◆ THE TASK ◆
Check each line for the string "stained". Give only the count of lines that have it.

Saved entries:
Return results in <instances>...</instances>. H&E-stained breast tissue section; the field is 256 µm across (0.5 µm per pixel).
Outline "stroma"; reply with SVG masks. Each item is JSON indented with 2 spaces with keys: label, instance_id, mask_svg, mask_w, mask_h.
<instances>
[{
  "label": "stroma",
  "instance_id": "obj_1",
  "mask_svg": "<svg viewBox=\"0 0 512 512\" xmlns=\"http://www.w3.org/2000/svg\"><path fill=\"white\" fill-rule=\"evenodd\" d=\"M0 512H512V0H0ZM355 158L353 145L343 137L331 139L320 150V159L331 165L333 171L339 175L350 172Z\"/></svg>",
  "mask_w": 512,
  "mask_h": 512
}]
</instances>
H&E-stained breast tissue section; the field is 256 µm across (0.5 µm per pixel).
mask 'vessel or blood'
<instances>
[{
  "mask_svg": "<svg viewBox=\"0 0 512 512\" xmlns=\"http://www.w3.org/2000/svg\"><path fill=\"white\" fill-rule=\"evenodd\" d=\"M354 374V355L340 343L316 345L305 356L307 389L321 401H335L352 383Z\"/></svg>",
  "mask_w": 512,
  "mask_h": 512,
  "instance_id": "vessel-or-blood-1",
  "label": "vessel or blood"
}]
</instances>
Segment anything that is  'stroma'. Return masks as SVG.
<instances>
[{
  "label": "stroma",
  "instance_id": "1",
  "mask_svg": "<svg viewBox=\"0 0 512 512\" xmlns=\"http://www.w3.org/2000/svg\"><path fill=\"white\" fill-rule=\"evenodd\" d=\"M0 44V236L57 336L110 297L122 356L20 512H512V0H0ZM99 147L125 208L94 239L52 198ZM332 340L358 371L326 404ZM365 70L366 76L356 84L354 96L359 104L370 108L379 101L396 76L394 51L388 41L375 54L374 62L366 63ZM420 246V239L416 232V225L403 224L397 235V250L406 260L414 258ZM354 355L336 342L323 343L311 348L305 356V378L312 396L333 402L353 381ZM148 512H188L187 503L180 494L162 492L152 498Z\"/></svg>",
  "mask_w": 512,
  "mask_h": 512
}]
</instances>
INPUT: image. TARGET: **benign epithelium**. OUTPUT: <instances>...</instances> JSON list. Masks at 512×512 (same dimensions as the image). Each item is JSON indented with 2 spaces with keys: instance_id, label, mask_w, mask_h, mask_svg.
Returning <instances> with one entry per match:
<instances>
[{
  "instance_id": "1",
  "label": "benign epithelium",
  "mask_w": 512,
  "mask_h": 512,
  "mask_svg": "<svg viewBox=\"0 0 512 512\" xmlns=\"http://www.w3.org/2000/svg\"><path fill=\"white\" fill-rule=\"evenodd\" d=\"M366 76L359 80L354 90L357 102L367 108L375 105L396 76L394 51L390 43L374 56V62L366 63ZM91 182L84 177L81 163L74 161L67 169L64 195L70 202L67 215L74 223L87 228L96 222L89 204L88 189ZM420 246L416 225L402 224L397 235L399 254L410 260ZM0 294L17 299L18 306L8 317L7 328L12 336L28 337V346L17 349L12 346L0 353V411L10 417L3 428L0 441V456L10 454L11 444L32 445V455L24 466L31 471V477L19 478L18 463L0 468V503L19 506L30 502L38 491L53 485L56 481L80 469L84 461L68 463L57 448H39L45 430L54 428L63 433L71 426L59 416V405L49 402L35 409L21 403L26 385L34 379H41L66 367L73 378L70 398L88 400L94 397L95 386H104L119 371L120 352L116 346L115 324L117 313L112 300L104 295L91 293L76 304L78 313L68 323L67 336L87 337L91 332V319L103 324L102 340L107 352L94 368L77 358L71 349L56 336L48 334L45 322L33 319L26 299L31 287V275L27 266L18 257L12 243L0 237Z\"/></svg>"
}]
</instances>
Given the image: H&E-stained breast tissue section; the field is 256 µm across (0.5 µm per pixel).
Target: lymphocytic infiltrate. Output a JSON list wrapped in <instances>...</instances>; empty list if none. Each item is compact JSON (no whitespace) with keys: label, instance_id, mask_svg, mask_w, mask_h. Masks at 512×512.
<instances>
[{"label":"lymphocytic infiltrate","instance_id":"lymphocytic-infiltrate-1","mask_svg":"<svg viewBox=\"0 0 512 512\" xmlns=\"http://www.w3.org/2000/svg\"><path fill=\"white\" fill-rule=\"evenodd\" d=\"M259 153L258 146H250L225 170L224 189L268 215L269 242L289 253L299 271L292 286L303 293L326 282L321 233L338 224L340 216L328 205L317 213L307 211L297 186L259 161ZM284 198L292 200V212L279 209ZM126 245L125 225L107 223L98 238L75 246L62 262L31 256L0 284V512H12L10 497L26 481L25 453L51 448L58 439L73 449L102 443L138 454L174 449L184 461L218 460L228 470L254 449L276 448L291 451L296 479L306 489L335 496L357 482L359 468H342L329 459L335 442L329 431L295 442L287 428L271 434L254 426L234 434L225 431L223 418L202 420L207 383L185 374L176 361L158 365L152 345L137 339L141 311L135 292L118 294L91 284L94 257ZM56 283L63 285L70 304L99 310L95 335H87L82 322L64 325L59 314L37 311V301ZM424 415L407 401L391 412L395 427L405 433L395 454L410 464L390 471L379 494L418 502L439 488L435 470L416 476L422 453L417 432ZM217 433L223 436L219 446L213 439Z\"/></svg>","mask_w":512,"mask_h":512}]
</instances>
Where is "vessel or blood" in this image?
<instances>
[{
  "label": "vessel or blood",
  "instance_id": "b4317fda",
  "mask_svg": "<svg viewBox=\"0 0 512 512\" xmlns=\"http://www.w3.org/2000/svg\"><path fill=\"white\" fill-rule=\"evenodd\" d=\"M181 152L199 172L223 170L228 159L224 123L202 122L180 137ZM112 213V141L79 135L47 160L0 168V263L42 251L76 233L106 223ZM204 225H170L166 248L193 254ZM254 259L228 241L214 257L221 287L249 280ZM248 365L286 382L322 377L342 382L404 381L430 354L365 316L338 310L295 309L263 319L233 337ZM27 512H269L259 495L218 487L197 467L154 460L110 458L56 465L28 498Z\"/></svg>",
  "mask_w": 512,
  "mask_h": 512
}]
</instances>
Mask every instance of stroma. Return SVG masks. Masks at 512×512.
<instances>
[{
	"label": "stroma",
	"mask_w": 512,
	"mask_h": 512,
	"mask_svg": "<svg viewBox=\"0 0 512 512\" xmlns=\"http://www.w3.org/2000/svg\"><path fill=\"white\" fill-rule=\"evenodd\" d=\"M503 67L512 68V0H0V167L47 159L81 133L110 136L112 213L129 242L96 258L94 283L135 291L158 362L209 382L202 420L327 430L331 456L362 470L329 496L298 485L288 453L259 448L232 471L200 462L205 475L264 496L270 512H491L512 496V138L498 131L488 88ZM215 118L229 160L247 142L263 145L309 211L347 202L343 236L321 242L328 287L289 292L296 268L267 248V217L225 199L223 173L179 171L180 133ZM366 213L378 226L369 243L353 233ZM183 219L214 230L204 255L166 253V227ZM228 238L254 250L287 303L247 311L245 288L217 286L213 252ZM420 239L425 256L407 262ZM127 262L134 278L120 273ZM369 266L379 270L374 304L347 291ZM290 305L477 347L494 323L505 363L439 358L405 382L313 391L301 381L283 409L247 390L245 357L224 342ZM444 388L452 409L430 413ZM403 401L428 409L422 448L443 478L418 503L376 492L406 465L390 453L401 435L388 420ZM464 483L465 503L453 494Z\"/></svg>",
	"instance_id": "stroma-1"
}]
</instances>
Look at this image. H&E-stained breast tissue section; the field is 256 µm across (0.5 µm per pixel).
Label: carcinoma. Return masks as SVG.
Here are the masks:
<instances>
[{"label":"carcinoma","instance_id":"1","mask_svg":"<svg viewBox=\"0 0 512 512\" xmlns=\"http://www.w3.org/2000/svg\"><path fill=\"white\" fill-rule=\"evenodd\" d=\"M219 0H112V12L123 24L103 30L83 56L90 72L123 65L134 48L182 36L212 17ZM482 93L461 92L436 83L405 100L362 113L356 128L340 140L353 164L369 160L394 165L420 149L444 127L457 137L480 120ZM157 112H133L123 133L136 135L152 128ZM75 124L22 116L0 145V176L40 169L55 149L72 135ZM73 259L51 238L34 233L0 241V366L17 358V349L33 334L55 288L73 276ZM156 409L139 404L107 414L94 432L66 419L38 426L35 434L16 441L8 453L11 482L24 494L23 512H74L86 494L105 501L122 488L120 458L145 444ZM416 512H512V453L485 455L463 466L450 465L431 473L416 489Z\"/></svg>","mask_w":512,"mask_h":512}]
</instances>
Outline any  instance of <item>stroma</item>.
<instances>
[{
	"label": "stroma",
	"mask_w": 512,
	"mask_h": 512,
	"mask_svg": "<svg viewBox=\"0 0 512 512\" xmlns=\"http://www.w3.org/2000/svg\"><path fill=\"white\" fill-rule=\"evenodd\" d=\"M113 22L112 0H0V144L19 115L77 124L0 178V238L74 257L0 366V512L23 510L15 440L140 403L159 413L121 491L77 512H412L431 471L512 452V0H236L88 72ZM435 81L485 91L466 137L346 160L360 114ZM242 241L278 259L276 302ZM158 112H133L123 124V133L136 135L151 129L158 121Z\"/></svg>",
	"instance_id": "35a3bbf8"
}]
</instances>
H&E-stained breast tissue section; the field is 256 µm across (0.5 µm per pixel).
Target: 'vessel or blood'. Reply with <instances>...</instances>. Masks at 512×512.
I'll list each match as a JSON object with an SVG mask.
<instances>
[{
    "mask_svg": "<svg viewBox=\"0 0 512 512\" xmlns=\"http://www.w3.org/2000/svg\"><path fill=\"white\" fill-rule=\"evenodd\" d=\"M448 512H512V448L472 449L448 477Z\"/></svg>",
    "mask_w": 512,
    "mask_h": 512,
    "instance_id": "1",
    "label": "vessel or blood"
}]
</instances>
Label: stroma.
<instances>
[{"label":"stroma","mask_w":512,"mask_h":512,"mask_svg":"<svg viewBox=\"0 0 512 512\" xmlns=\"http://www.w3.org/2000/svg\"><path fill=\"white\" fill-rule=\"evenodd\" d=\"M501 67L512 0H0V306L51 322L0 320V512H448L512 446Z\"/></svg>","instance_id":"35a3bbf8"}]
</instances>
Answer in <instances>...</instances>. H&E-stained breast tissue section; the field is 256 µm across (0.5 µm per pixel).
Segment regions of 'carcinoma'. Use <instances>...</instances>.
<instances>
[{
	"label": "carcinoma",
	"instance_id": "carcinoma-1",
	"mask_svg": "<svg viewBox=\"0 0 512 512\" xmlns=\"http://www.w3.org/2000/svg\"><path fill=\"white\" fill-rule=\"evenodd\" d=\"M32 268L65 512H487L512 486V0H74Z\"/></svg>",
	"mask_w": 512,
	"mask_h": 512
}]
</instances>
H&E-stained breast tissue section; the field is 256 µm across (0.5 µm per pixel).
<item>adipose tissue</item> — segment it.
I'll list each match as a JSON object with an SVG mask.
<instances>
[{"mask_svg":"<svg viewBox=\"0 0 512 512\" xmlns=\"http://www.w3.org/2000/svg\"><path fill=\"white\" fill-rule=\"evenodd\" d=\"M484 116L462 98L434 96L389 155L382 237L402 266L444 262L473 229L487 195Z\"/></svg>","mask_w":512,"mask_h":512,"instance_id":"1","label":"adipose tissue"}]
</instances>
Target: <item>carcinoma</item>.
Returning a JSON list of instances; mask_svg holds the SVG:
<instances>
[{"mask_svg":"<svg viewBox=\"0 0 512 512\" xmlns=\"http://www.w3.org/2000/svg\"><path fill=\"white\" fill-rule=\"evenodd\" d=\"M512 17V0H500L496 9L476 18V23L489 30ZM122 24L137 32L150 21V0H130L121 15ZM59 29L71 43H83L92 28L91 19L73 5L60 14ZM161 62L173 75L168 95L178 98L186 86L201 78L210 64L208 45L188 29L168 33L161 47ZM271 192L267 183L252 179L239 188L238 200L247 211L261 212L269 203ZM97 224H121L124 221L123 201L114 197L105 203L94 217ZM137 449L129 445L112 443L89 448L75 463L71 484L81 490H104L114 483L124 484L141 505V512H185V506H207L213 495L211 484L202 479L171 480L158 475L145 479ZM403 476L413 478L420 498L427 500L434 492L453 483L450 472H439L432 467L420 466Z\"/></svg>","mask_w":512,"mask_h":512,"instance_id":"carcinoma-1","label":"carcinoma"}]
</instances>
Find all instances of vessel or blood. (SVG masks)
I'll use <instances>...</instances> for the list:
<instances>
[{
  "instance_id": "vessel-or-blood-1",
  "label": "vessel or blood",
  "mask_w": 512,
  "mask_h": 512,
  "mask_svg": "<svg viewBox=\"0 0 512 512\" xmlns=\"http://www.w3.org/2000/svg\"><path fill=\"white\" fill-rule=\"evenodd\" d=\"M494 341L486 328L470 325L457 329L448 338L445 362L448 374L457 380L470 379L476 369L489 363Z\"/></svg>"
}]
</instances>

◆ OUTPUT ◆
7